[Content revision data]
******

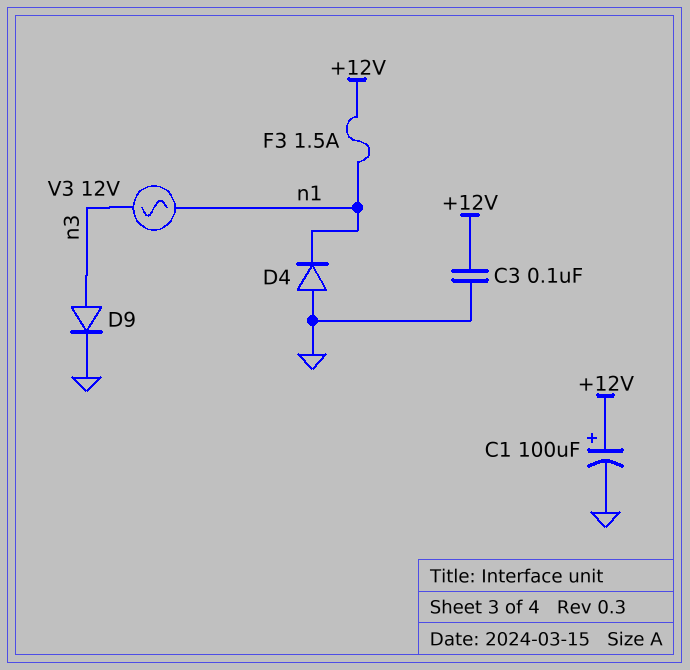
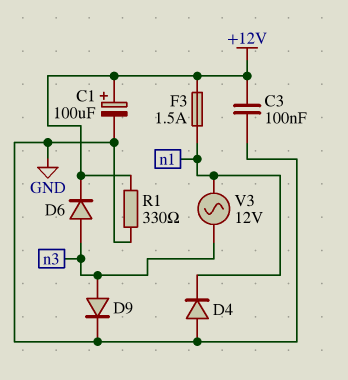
D6: none -> diode (A n3, K +12V)
R1: none -> 330 (+12V, GND)

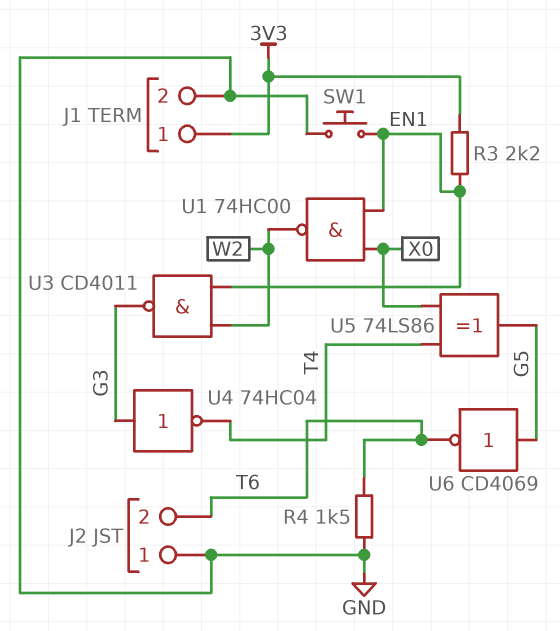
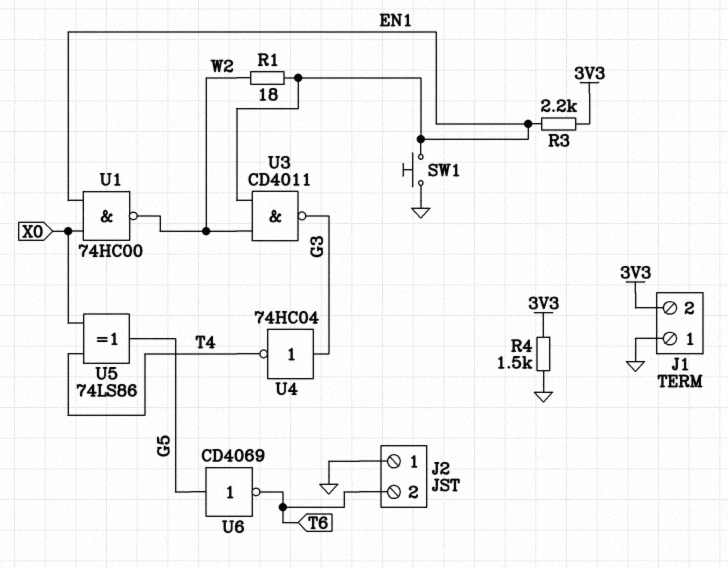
J1 pin 1: 3V3 -> GND
J1 pin 2: GND -> 3V3
R1: none -> 18 (EN1, W2)
R4: 1.5k (GND, T6) -> 1.5k (3V3, GND)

******

* _What you should do_
Above are records to transcribe exactly; leave their pictures out.

* _Written response_
D6: none -> diode (A n3, K +12V)
R1: none -> 330 (+12V, GND)

J1 pin 1: 3V3 -> GND
J1 pin 2: GND -> 3V3
R1: none -> 18 (EN1, W2)
R4: 1.5k (GND, T6) -> 1.5k (3V3, GND)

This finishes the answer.